**Tarea asignada:** Enumera cada línea de los registros que contenga la palabra "building", respetando mayúsculas y minúsculas.
━━ Datos para usar
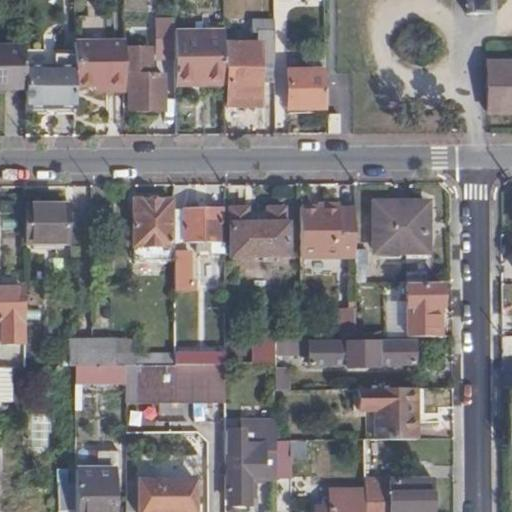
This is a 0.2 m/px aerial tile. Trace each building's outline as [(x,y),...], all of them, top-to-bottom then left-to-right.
[(484,0),(466,0),(467,15),(484,15),(484,0)] [(228,85),(229,107),(260,107),(260,97),(260,75),(275,75),(275,20),(260,21),(260,45),(225,45),(225,70),(232,70),(231,85),(228,85)] [(225,79),(225,70),(225,45),(225,31),(174,32),(175,42),(175,66),(175,86),(197,86),(199,80),(225,79)] [(125,41),(74,42),(74,50),(75,84),(96,83),(108,83),(109,92),(125,92),(125,61),(125,41)] [(175,66),(175,42),(162,42),(162,66),(175,66)] [(24,52),(24,46),(0,46),(0,87),(25,87),(24,52)] [(314,80),(325,72),(324,48),(312,48),(312,72),(314,72),(314,80)] [(25,109),(75,107),(75,84),(74,50),(24,52),(25,87),(25,92),(25,109)] [(125,92),(125,110),(162,110),(163,76),(135,75),(135,60),(125,61),(125,92)] [(488,112),(511,112),(511,62),(487,63),(488,112)] [(288,108),(325,109),(325,72),(314,80),(314,72),(312,72),(288,73),(288,108)] [(175,91),(225,90),(225,79),(199,80),(197,86),(175,86),(175,91)] [(96,93),(109,92),(108,83),(96,83),(96,93)] [(340,95),(332,95),(331,110),(341,110),(340,95)] [(174,246),(174,200),(135,201),(135,246),(174,246)] [(427,203),(375,204),(376,252),(428,253),(427,203)] [(69,240),(68,206),(31,206),(31,240),(69,240)] [(296,209),(296,258),(355,259),(355,248),(355,213),(339,213),(339,210),(296,209)] [(220,239),(220,211),(186,211),(185,240),(220,239)] [(278,211),(264,211),(264,223),(243,223),(242,211),(227,211),(227,256),(278,256),(278,246),(282,246),(282,223),(278,222),(278,211)] [(174,260),(174,252),(174,246),(135,246),(135,259),(174,260)] [(355,259),(355,283),(365,283),(365,248),(355,248),(355,259)] [(174,260),(174,277),(190,278),(190,253),(174,252),(174,260)] [(201,262),(200,280),(215,281),(215,262),(201,262)] [(405,338),(434,337),(434,309),(440,308),(440,284),(405,283),(405,300),(405,338)] [(21,321),(25,321),(25,287),(0,287),(0,319),(4,320),(4,342),(21,342),(21,321)] [(405,300),(385,300),(385,338),(405,338),(405,300)] [(355,307),(338,307),(338,332),(355,332),(355,307)] [(276,340),(276,364),(276,390),(286,390),(286,356),(311,355),(311,365),(345,364),(346,367),(378,367),(380,364),(416,363),(415,342),(311,343),(311,339),(298,340),(276,340)] [(74,366),(94,366),(94,340),(74,340),(74,366)] [(94,366),(123,366),(123,340),(94,340),(94,366)] [(127,366),(175,365),(175,353),(175,351),(162,351),(162,354),(135,354),(135,340),(123,340),(123,366),(127,366)] [(254,340),(253,364),(276,364),(276,340),(254,340)] [(175,365),(226,365),(226,353),(175,353),(175,365)] [(226,393),(226,365),(175,365),(127,366),(127,394),(226,393)] [(0,401),(13,401),(13,367),(0,366),(0,401)] [(124,383),(123,366),(94,366),(74,366),(74,384),(124,383)] [(418,440),(418,389),(358,389),(359,411),(376,411),(377,440),(418,440)] [(255,476),(276,476),(276,442),(276,422),(243,423),(243,432),(226,432),(226,456),(230,455),(230,505),(250,506),(250,496),(255,496),(255,482),(255,476)] [(307,441),(292,442),(291,457),(306,456),(307,441)] [(276,442),(276,476),(291,476),(291,457),(292,442),(276,442)] [(75,486),(75,511),(113,511),(114,471),(120,470),(120,452),(99,453),(99,471),(75,471),(75,486)] [(365,480),(365,511),(434,511),(434,481),(365,480)] [(141,482),(141,511),(195,511),(195,481),(141,482)] [(58,486),(58,511),(75,511),(75,486),(58,486)] [(315,511),(361,511),(361,492),(330,492),(329,507),(316,507),(315,511)]
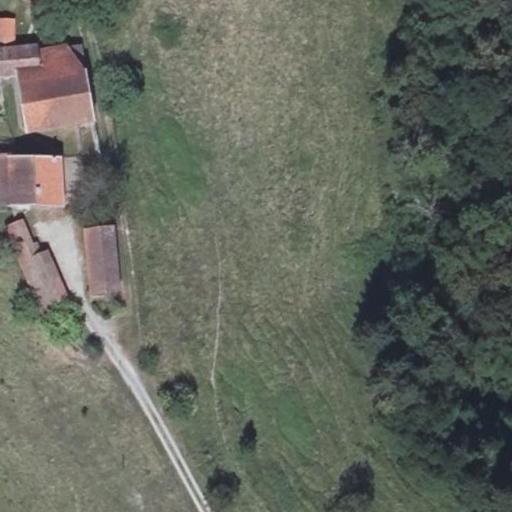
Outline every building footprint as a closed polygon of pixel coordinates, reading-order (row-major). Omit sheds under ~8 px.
[(0,19),(0,44),(16,44),(15,19),(0,19)] [(0,49),(0,69),(23,67),(25,115),(67,114),(69,124),(98,118),(91,64),(76,65),(74,46),(38,46),(38,44),(0,49)] [(0,180),(17,181),(19,148),(0,146),(0,180)] [(65,150),(19,148),(17,181),(64,182),(65,150)] [(119,224),(86,227),(93,293),(126,290),(119,224)] [(0,241),(39,309),(66,293),(46,258),(33,262),(16,227),(0,235),(0,241)]
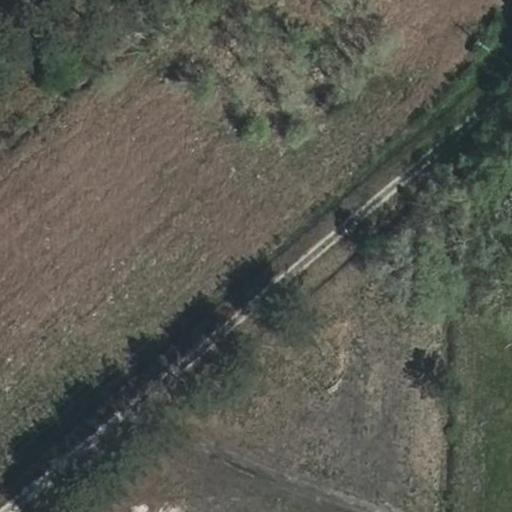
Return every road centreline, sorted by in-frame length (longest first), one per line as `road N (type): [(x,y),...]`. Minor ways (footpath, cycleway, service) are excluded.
road 1 (track): [(3,511),(504,81),(511,63)]
road 2 (track): [(361,511),(335,488),(248,450),(118,413)]
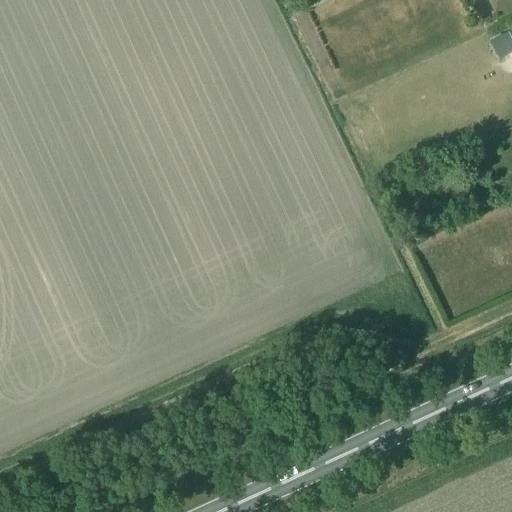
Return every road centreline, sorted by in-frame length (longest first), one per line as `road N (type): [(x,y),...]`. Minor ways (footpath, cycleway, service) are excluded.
road 1 (unknown): [(0,474),(334,322),(441,349)]
road 2 (unknown): [(86,511),(511,317)]
road 3 (trunk): [(219,511),(511,377)]
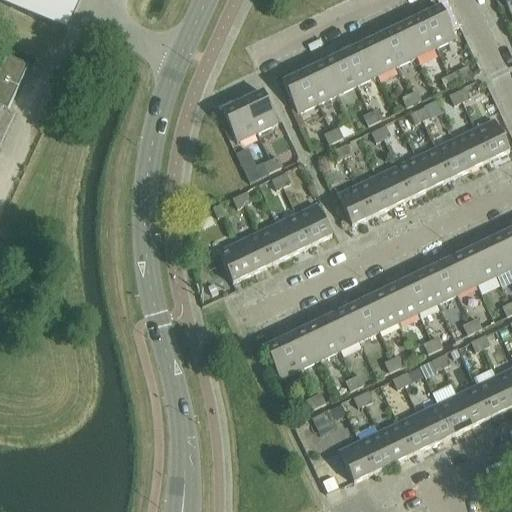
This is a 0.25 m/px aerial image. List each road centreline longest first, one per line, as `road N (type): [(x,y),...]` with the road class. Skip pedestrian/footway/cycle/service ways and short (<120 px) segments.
━━━━
**Respuesta a la tarea:**
This is a 0.2 m/px aerial tile. Trace each building's outline as [(x,y),...], all of them, top-to-bottom then left-to-right.
Outline every building footprint as a closed polygon of pixel coordinates, reading-order (row-major). Omit sheds under ~8 px.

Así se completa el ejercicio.